— What you will do —
Reproduce every record exactly as it appears, but not the pictures.

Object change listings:
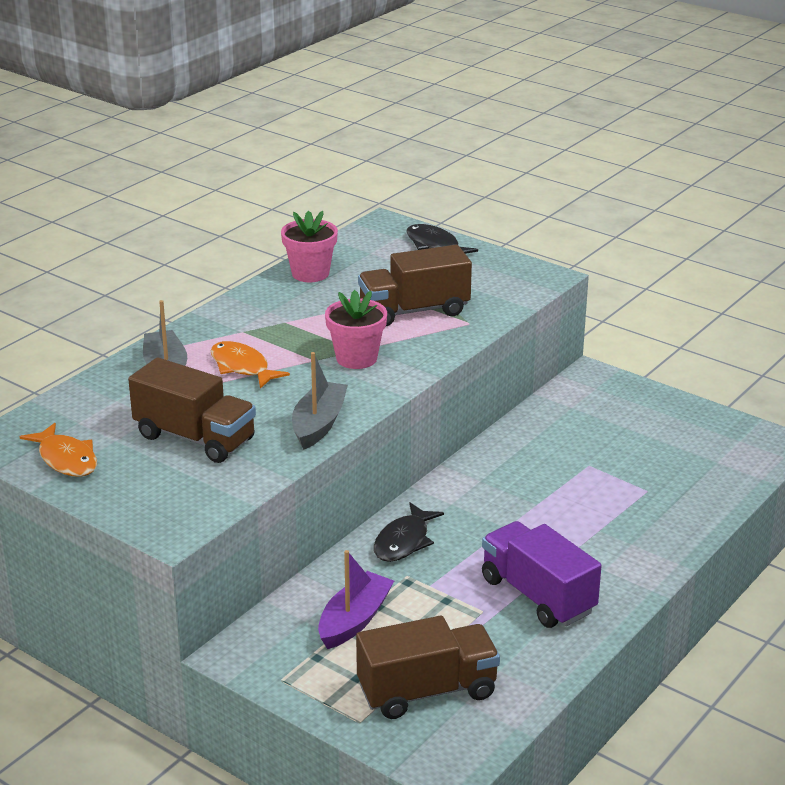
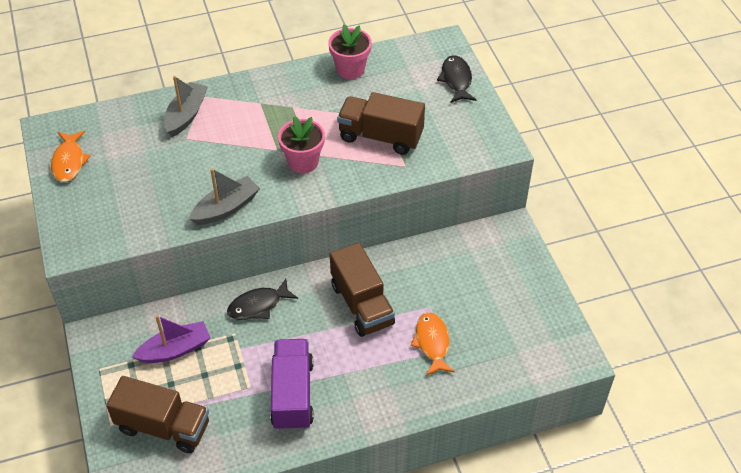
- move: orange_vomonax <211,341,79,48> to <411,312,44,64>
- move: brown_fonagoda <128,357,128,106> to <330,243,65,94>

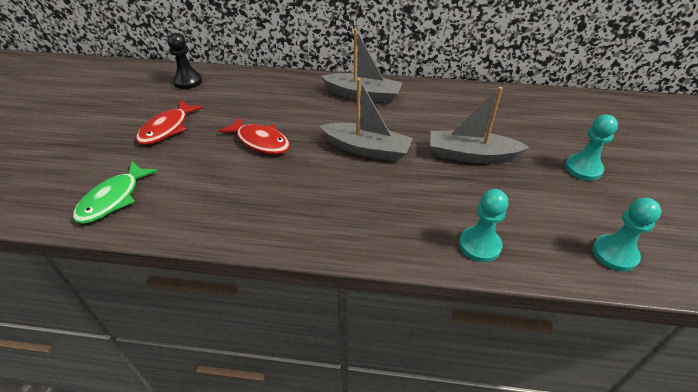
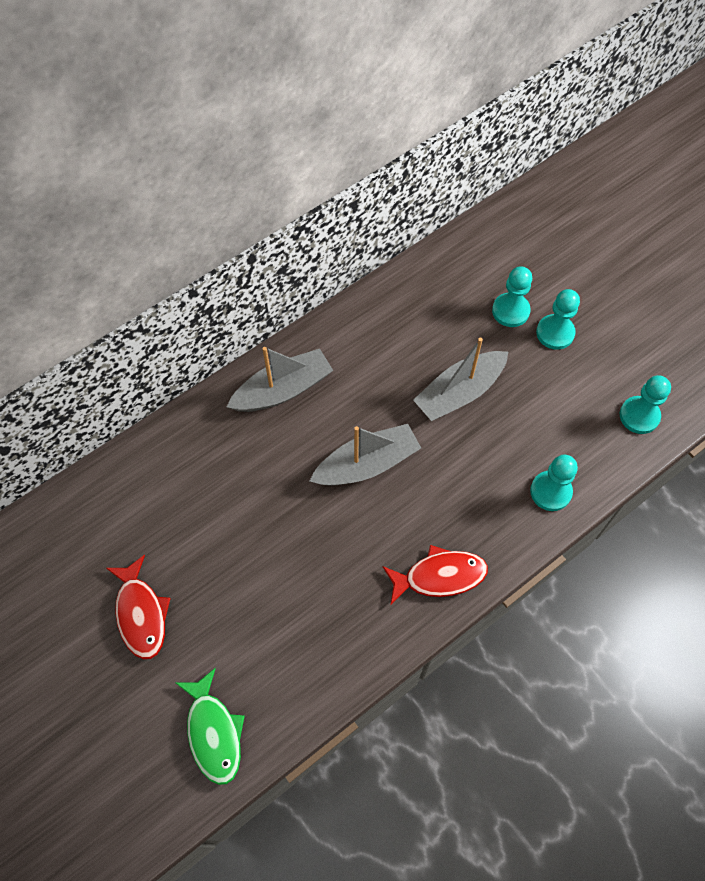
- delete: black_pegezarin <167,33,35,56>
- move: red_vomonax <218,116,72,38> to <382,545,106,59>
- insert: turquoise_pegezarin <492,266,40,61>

— Task response —
- move: orange_vomonax <211,341,79,48> to <411,312,44,64>
- move: brown_fonagoda <128,357,128,106> to <330,243,65,94>

- delete: black_pegezarin <167,33,35,56>
- move: red_vomonax <218,116,72,38> to <382,545,106,59>
- insert: turquoise_pegezarin <492,266,40,61>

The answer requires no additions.